Problem description: Scan the records for the string "degrees"; copy each line where it occurs.

Supplied records: Begin

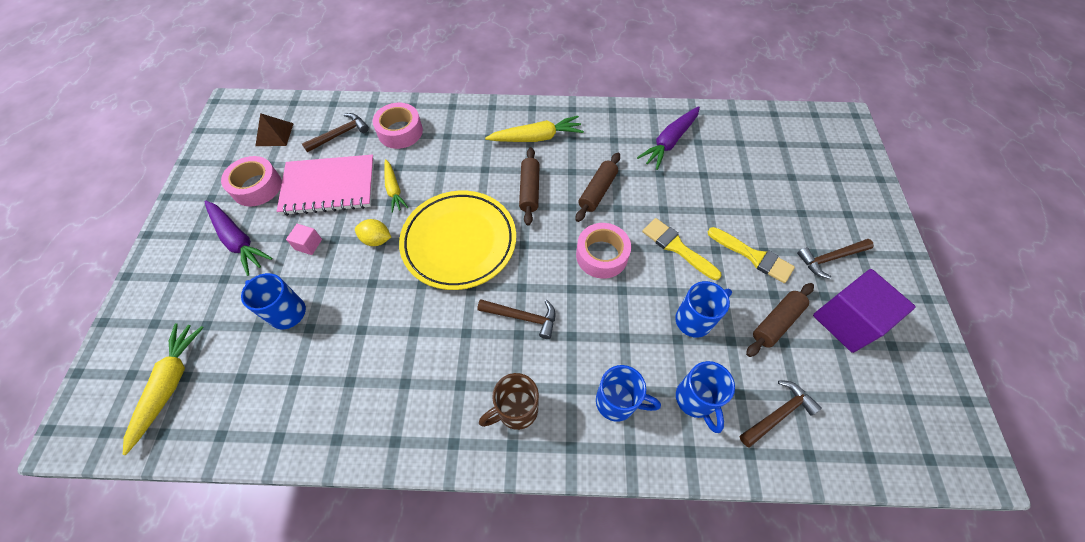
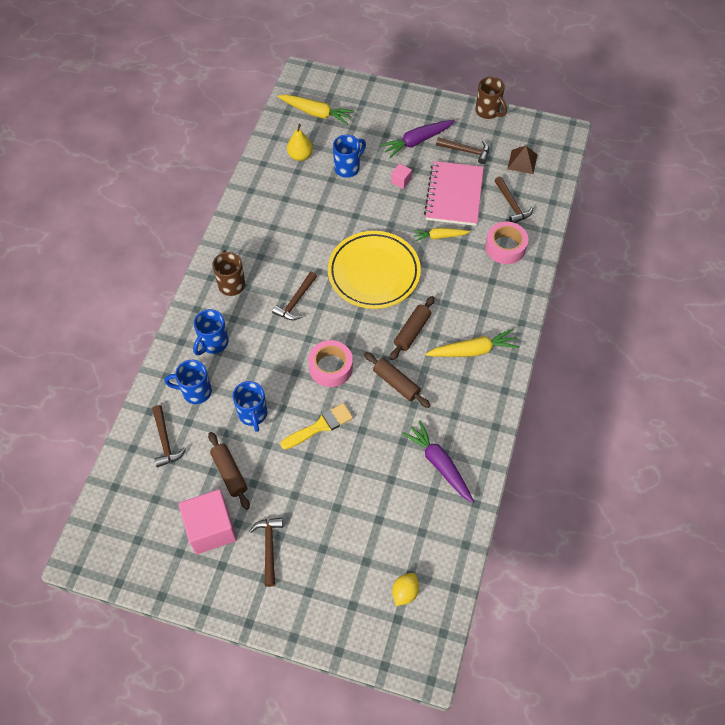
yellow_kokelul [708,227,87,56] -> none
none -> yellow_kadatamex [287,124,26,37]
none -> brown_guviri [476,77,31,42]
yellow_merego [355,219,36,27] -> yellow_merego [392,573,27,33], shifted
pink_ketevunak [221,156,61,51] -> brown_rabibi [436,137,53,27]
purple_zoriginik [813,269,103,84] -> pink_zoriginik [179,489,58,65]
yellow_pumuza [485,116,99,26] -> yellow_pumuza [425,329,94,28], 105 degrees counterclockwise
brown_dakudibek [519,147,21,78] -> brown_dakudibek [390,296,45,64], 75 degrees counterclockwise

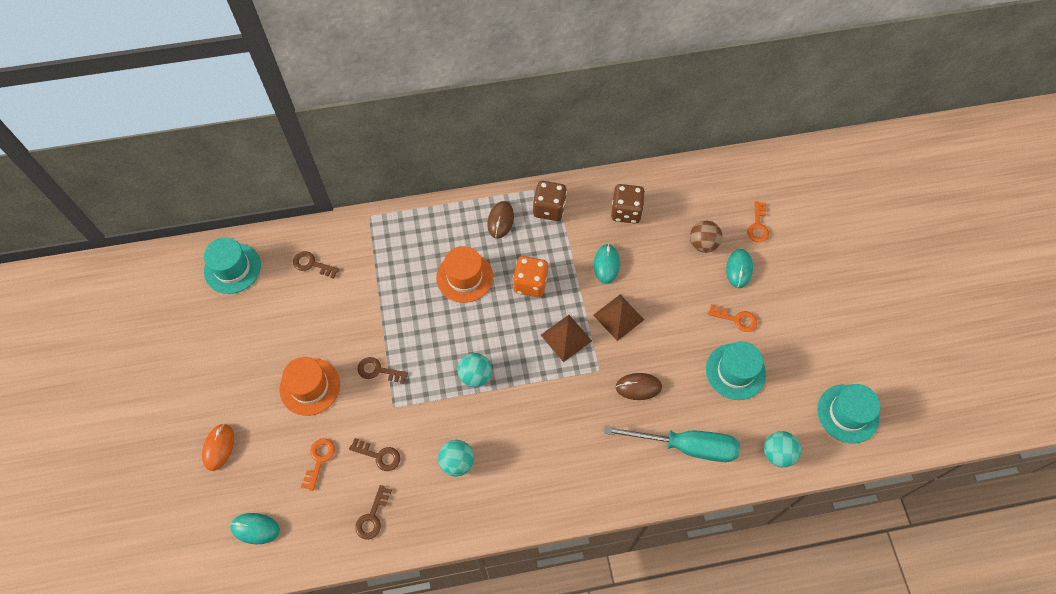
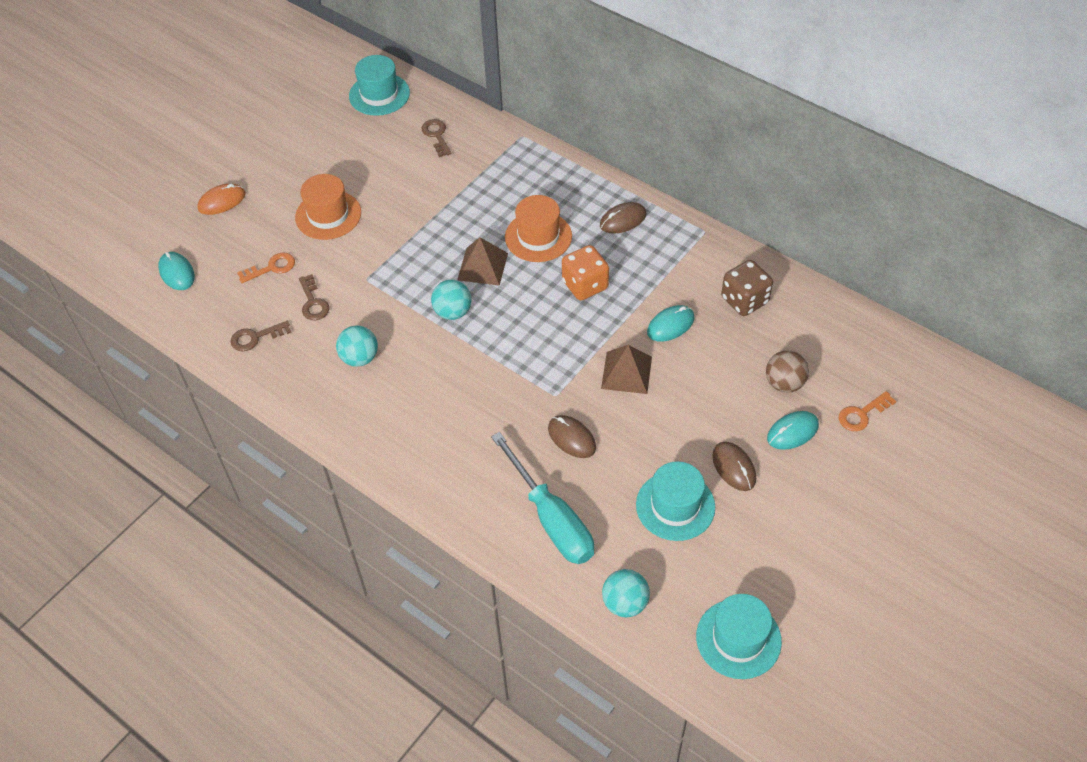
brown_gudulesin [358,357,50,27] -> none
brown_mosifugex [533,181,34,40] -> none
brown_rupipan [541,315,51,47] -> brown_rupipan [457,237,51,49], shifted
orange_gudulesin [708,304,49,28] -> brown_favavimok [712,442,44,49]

Supplied records: End
Supplied records: Begin

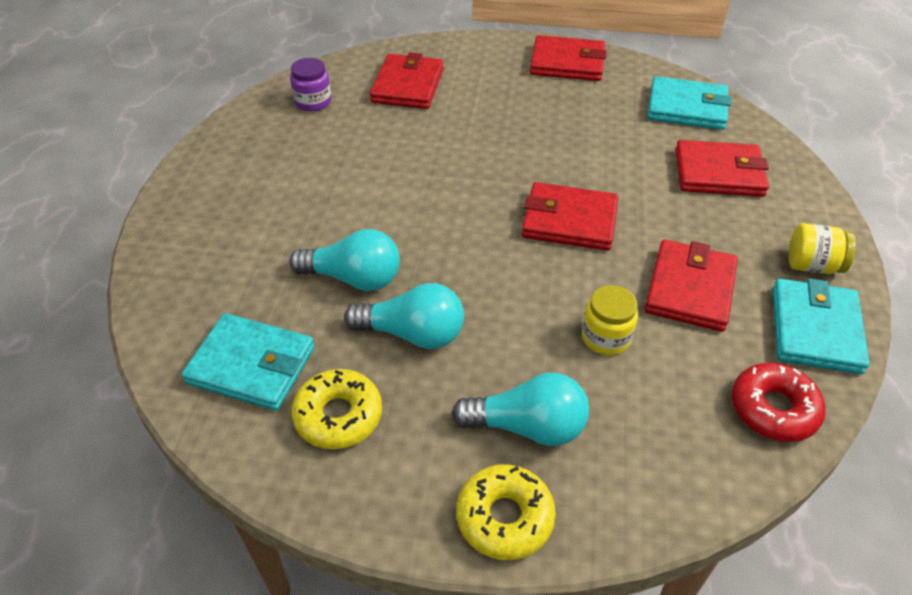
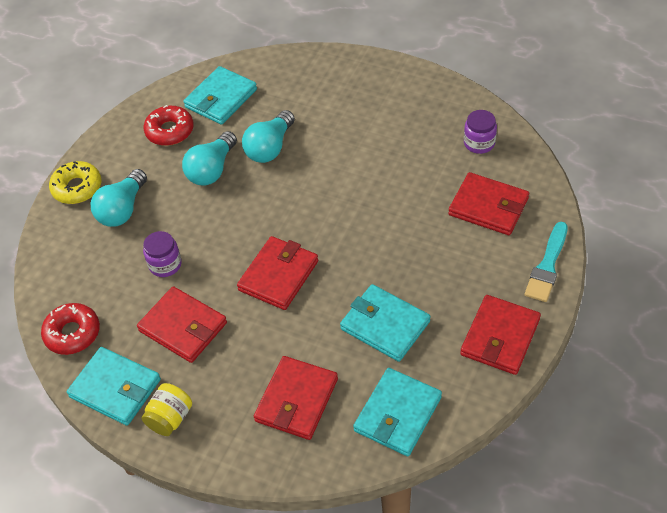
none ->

Supplied records: End
Supplied records: Begin

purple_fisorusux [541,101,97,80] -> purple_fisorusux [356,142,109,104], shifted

Supplied records: End

Exercise solution:
yellow_pumuza [485,116,99,26] -> yellow_pumuza [425,329,94,28], 105 degrees counterclockwise
brown_dakudibek [519,147,21,78] -> brown_dakudibek [390,296,45,64], 75 degrees counterclockwise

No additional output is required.